▶ _Provided information_
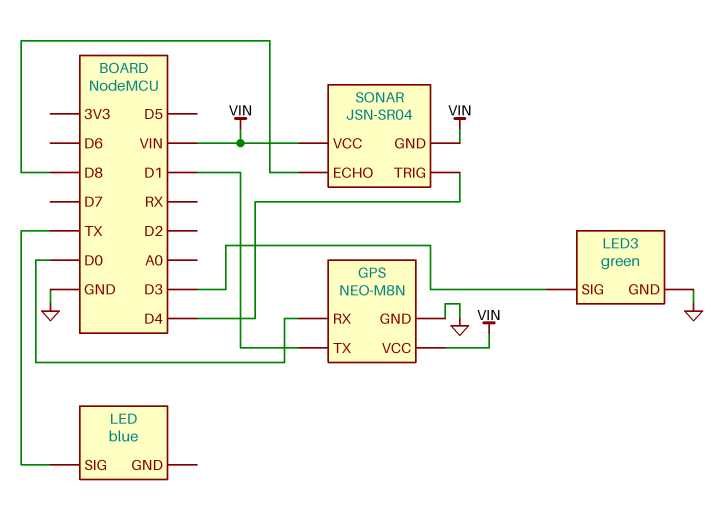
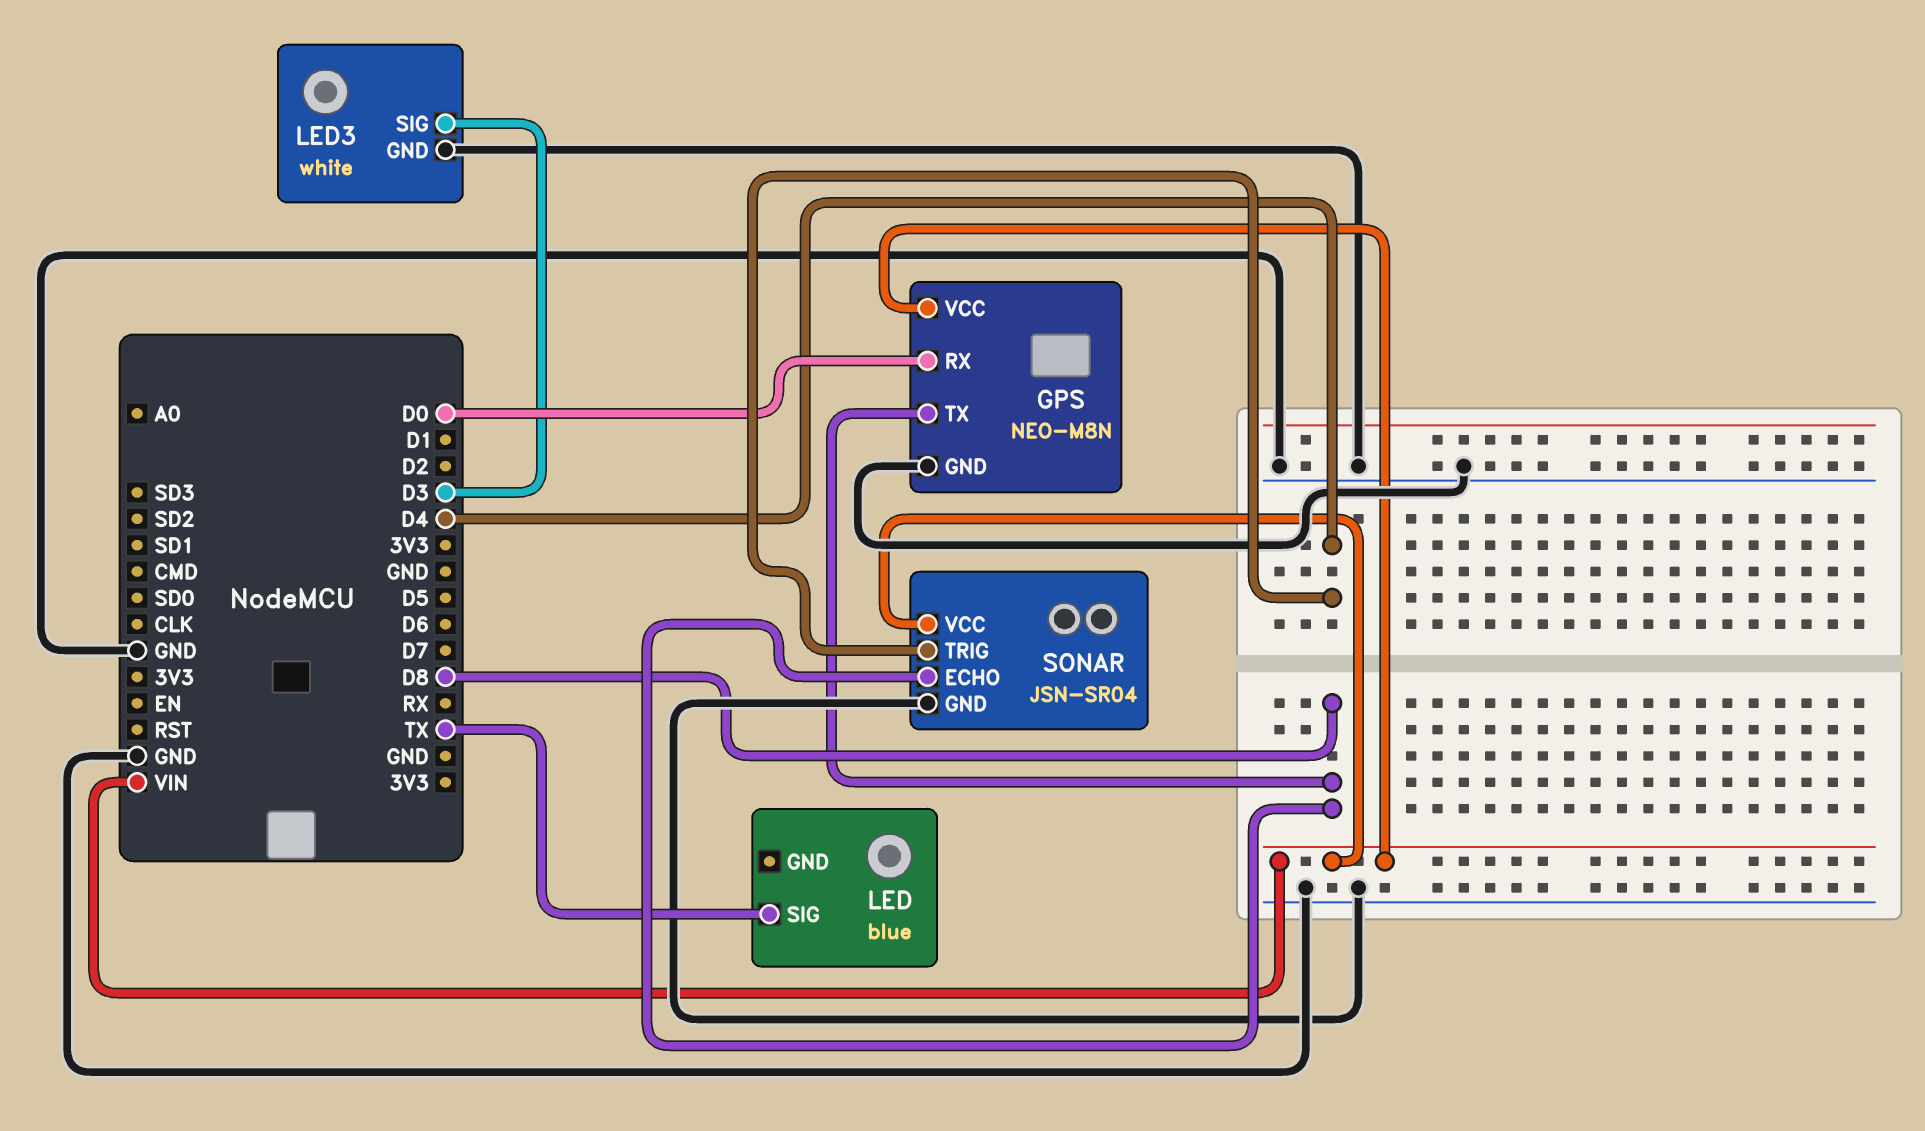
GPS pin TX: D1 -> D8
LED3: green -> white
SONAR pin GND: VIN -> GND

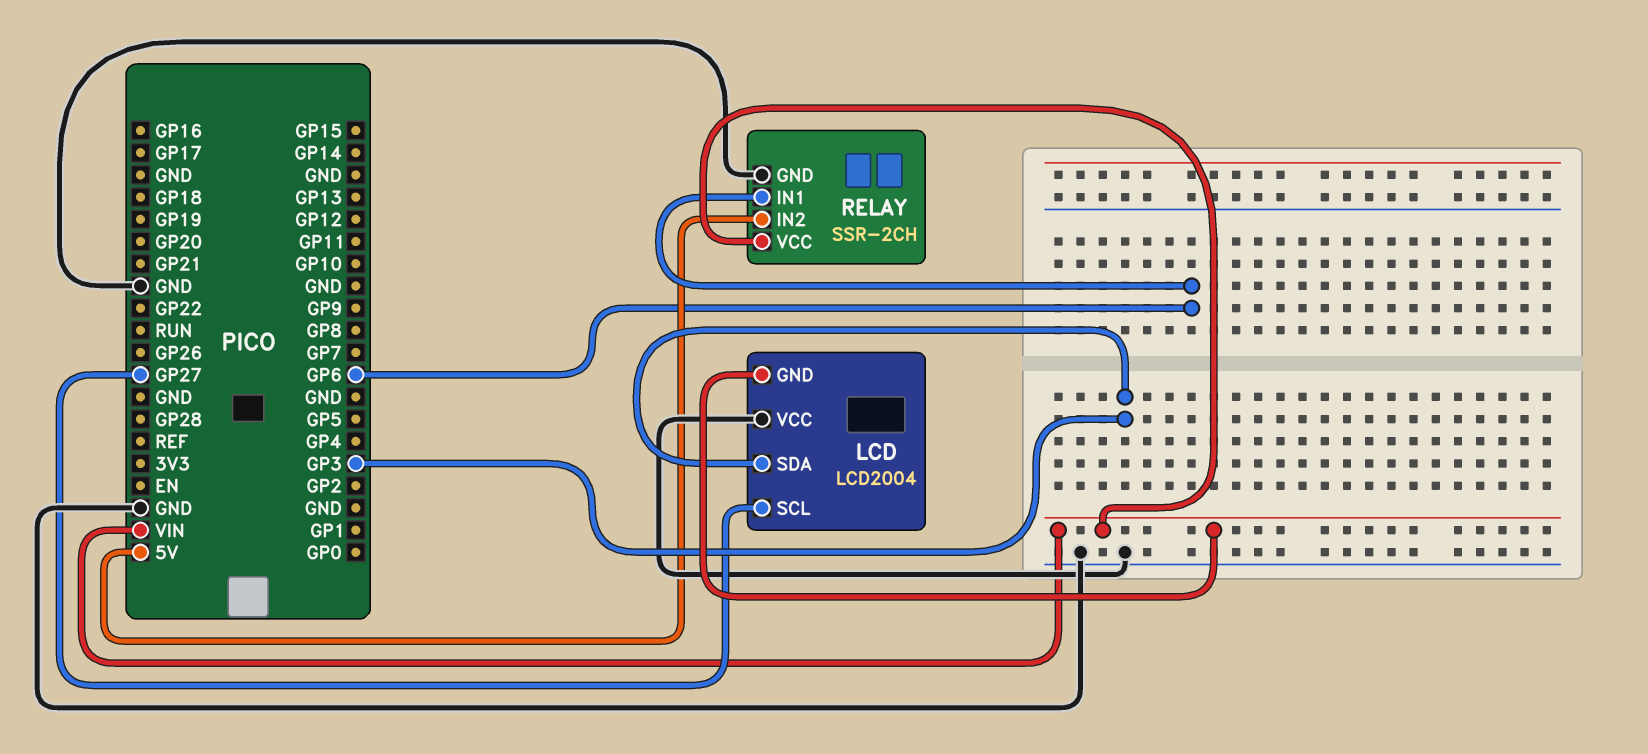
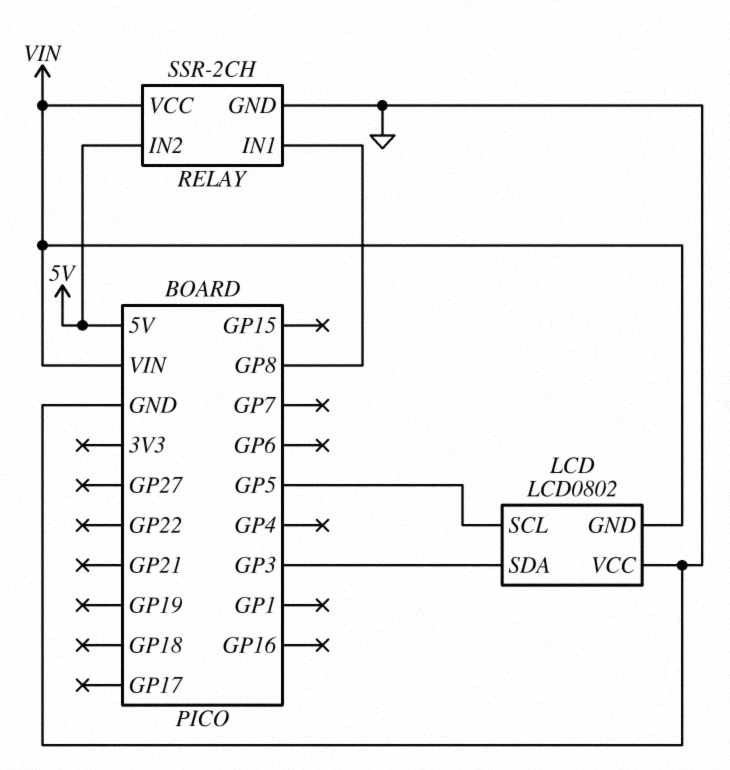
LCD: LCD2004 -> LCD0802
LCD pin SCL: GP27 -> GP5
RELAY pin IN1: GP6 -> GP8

▶ _What the task requires_
Keep every word of the data as it is when you write it out, but drop the pictures.

▶ _Exercise response_
GPS pin TX: D1 -> D8
LED3: green -> white
SONAR pin GND: VIN -> GND

LCD: LCD2004 -> LCD0802
LCD pin SCL: GP27 -> GP5
RELAY pin IN1: GP6 -> GP8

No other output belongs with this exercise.